Task item:
Could you restate the entries below word for word and leave the images out?

Listed entries:
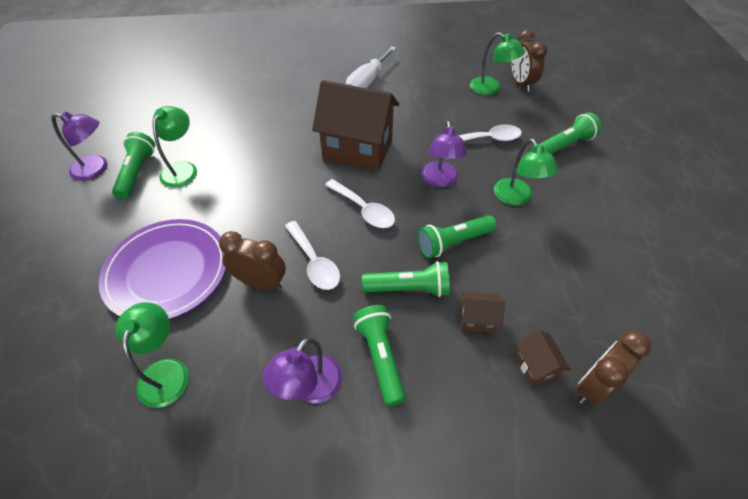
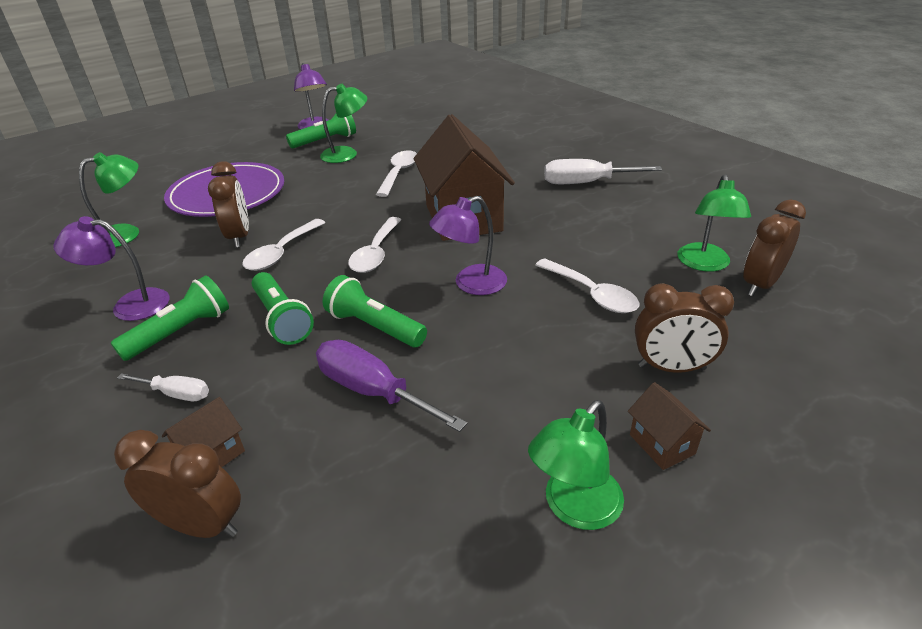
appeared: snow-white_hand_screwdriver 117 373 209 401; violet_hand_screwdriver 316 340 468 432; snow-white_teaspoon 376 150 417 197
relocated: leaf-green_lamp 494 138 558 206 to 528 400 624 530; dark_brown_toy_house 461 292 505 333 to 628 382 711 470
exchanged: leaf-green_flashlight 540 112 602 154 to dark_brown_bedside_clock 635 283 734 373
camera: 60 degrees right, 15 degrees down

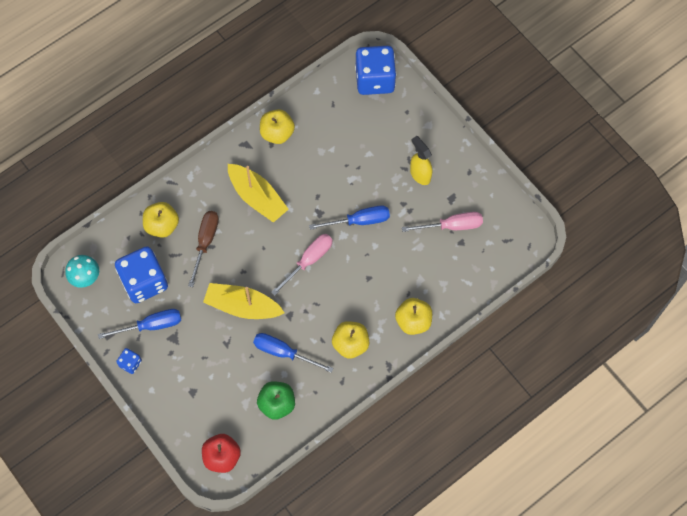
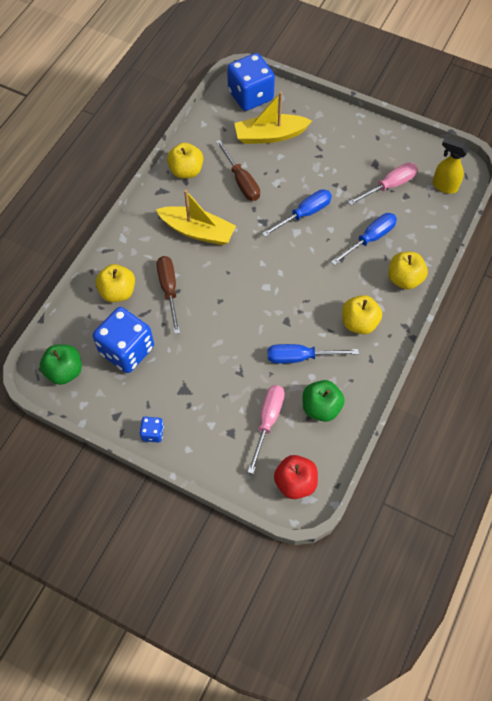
appeared: dark_brown_hand_screwdriver 216 140 260 201
relocated: golden_toy_boat 203 283 284 319 to 234 91 312 144; rose-pink_hand_screwdriver 271 234 333 295 to 248 385 285 474; blue_hand_screwdriver 98 309 181 339 to 331 213 397 265; golden_spray_bottle 410 136 433 185 to 433 137 469 194
exchanged: turquoise_fungus 65 255 99 288 to leaf-green_apple_fruit 40 344 82 385
camera: 25 degrees left, 5 degrees down

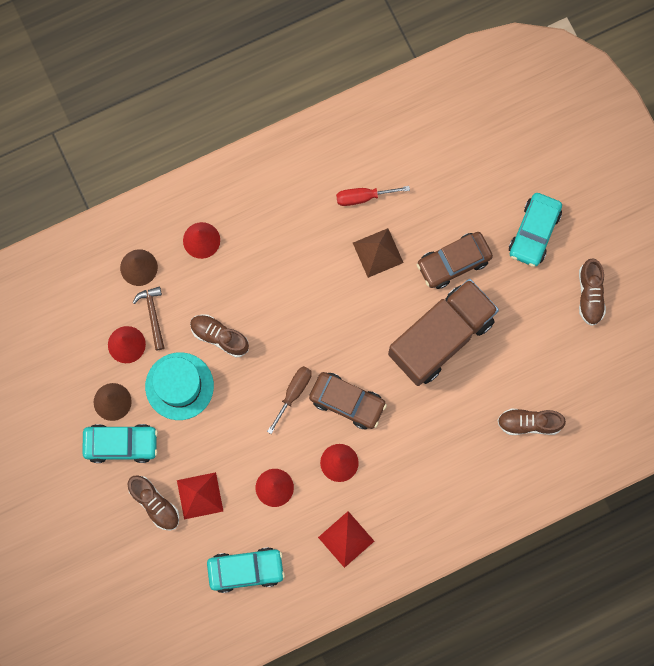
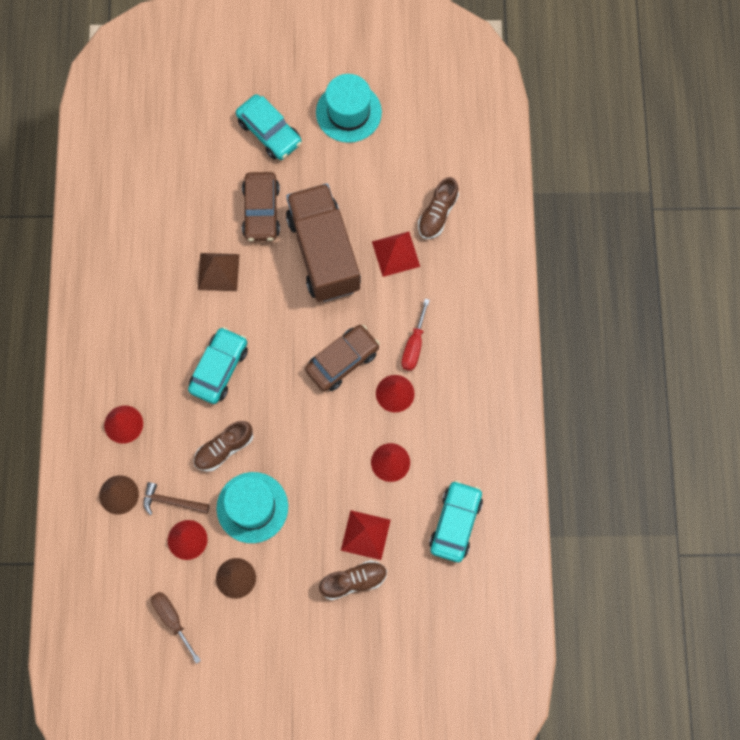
relocated: dark_brown_hand_screwdriver 267 366 312 434 to 151 592 201 664; turquoise_toy_car 82 424 158 463 to 188 327 248 404; scarlet_pyramid_shape 318 511 374 568 to 372 232 420 277; scarlet_hand_screwdriver 336 186 410 206 to 401 299 430 371
exchanged: dark_brown_lace-up_shoe 579 258 606 326 to turquoise_hat 316 74 382 143
camera: 65 degrees left, 5 degrees down

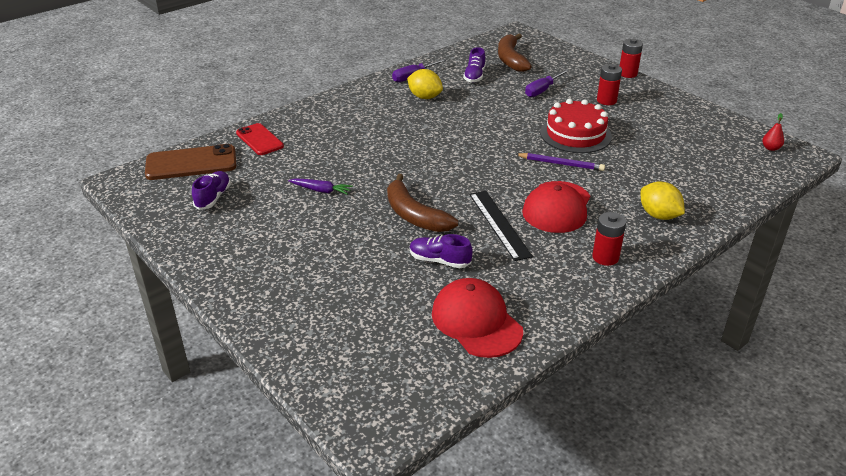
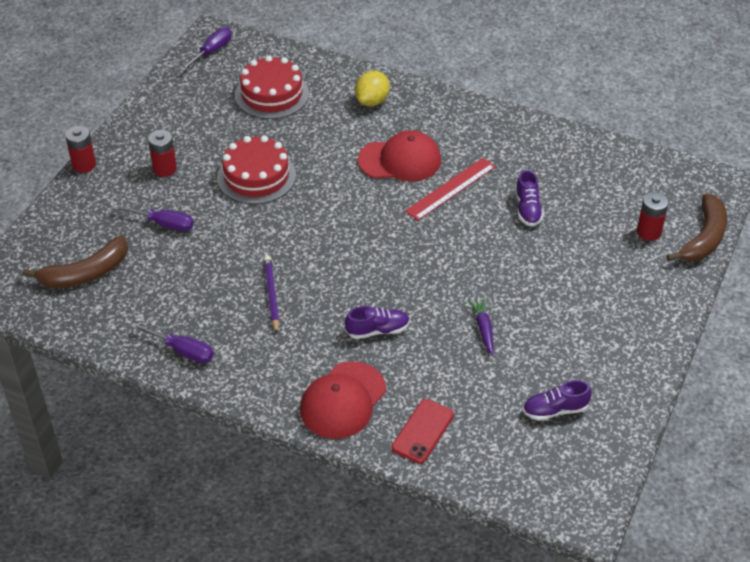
missing: dark_brown_mobile_phone 145 144 236 180; golden_toy_lemon 407 69 443 99
appeared: scarlet_gateau 235 55 309 119
relocated: violet_pencil 515 153 605 171 to 264 256 279 334; scarlet_cap 432 278 523 358 to 300 361 386 439; violet_lace-up_shoe 463 47 486 83 to 345 306 410 339; scarlet_AA_battery 592 212 626 266 to 637 192 669 241; dark_brown_banana 387 174 458 232 to 666 193 727 261
exchanged: scarlet_pear_fruit 762 113 784 151 to violet_hand_screwdriver 180 27 232 71
colour: jet-black_straightedge 469 191 533 261 to scarlet_straightedge 405 158 496 221
camera: 115 degrees left, 10 degrees up

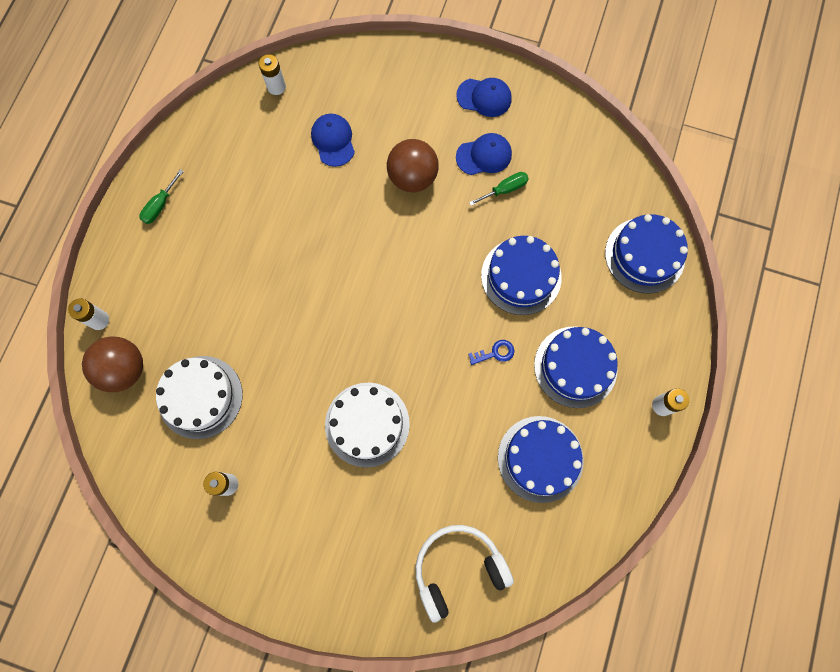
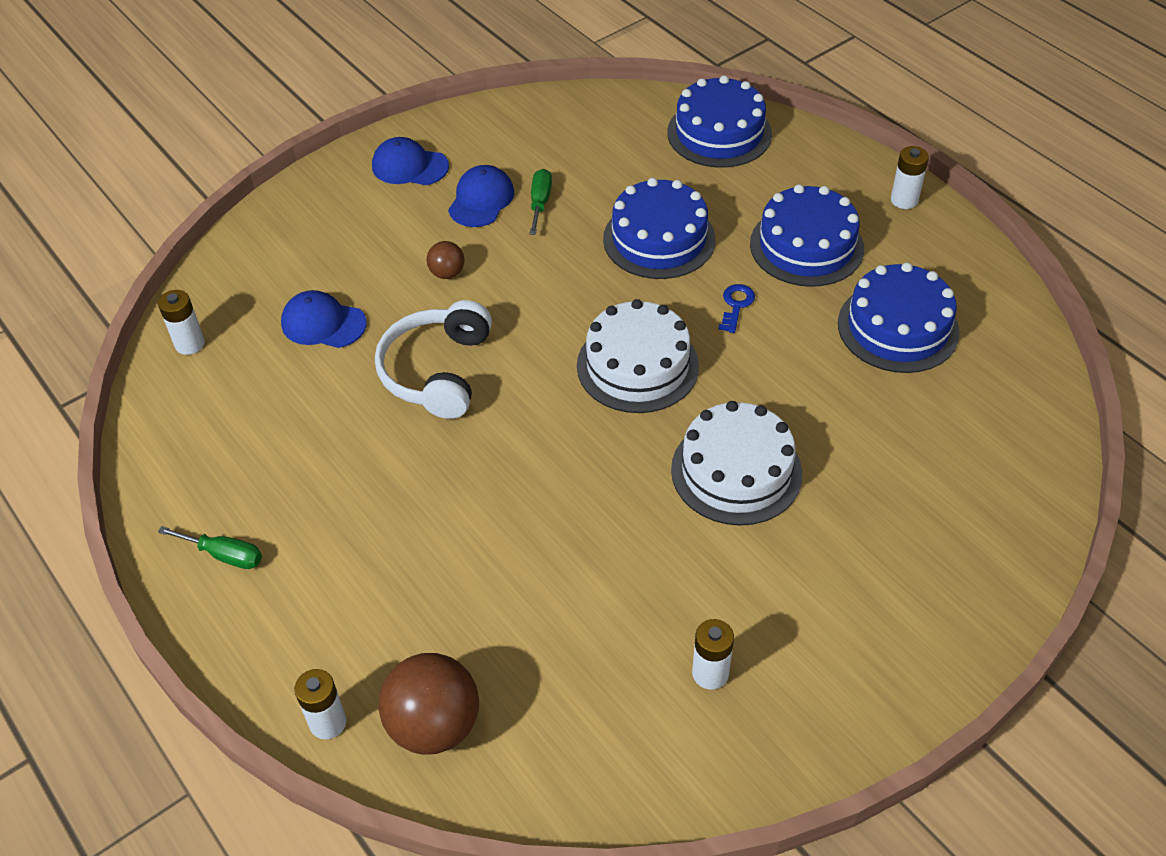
relocated: snow-white_over-ear_headphones 416 525 514 623 to 375 300 492 419; snow-white_gateau 156 356 243 439 to 577 299 699 413
spun: leaf-green_hand_screwdriver 139 169 184 224 = 158 526 262 569 45 degrees counterclockwise; blue_cap 456 78 512 117 = 372 137 449 185 120 degrees counterclockwise
size: dark_brown_play_ball 387 139 439 192 = 427 241 464 279 x0.50
camera: 55 degrees left, 25 degrees down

Solution:
appeared: snow-white_hand_screwdriver 117 373 209 401; violet_hand_screwdriver 316 340 468 432; snow-white_teaspoon 376 150 417 197
relocated: leaf-green_lamp 494 138 558 206 to 528 400 624 530; dark_brown_toy_house 461 292 505 333 to 628 382 711 470
exchanged: leaf-green_flashlight 540 112 602 154 to dark_brown_bedside_clock 635 283 734 373
camera: 60 degrees right, 15 degrees down

appeared: dark_brown_hand_screwdriver 216 140 260 201
relocated: golden_toy_boat 203 283 284 319 to 234 91 312 144; rose-pink_hand_screwdriver 271 234 333 295 to 248 385 285 474; blue_hand_screwdriver 98 309 181 339 to 331 213 397 265; golden_spray_bottle 410 136 433 185 to 433 137 469 194
exchanged: turquoise_fungus 65 255 99 288 to leaf-green_apple_fruit 40 344 82 385
camera: 25 degrees left, 5 degrees down

relocated: dark_brown_hand_screwdriver 267 366 312 434 to 151 592 201 664; turquoise_toy_car 82 424 158 463 to 188 327 248 404; scarlet_pyramid_shape 318 511 374 568 to 372 232 420 277; scarlet_hand_screwdriver 336 186 410 206 to 401 299 430 371
exchanged: dark_brown_lace-up_shoe 579 258 606 326 to turquoise_hat 316 74 382 143
camera: 65 degrees left, 5 degrees down

missing: dark_brown_mobile_phone 145 144 236 180; golden_toy_lemon 407 69 443 99
appeared: scarlet_gateau 235 55 309 119
relocated: violet_pencil 515 153 605 171 to 264 256 279 334; scarlet_cap 432 278 523 358 to 300 361 386 439; violet_lace-up_shoe 463 47 486 83 to 345 306 410 339; scarlet_AA_battery 592 212 626 266 to 637 192 669 241; dark_brown_banana 387 174 458 232 to 666 193 727 261
exchanged: scarlet_pear_fruit 762 113 784 151 to violet_hand_screwdriver 180 27 232 71
colour: jet-black_straightedge 469 191 533 261 to scarlet_straightedge 405 158 496 221
camera: 115 degrees left, 10 degrees up

relocated: snow-white_over-ear_headphones 416 525 514 623 to 375 300 492 419; snow-white_gateau 156 356 243 439 to 577 299 699 413
spun: leaf-green_hand_screwdriver 139 169 184 224 = 158 526 262 569 45 degrees counterclockwise; blue_cap 456 78 512 117 = 372 137 449 185 120 degrees counterclockwise
size: dark_brown_play_ball 387 139 439 192 = 427 241 464 279 x0.50
camera: 55 degrees left, 25 degrees down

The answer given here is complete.